= ABOUT THIS TASK =
For each line below that includes the word "List", make a copy.

= EXTRACTED DATA =
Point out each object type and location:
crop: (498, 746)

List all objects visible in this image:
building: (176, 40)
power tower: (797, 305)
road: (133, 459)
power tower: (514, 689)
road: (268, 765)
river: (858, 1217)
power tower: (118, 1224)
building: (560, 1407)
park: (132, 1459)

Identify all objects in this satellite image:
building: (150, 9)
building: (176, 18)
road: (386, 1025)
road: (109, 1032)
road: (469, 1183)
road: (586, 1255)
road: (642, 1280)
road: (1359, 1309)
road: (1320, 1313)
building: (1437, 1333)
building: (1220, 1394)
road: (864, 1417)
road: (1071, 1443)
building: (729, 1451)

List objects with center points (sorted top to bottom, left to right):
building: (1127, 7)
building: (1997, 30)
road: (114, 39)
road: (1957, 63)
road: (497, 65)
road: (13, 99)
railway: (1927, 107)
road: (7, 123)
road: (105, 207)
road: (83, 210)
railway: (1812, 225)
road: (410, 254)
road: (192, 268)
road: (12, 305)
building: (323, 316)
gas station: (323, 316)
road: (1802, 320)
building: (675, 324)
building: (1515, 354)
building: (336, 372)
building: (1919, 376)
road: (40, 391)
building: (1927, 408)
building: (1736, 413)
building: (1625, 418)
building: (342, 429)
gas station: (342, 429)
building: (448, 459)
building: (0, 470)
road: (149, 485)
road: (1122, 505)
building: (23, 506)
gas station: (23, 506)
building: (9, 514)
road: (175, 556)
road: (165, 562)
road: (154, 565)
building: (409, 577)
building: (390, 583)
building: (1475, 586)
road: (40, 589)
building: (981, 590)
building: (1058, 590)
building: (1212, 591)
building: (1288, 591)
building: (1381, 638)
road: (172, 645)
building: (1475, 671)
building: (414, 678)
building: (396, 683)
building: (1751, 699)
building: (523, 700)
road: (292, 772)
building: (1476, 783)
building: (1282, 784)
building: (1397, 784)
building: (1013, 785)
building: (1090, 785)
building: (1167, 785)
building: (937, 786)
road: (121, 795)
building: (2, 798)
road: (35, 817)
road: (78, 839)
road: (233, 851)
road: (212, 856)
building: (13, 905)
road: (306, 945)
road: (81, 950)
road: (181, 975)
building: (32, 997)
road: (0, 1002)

= ANSWER TO THIS TASK =
List all objects visible in this image:
List objects with center points (sorted top to bottom, left to right):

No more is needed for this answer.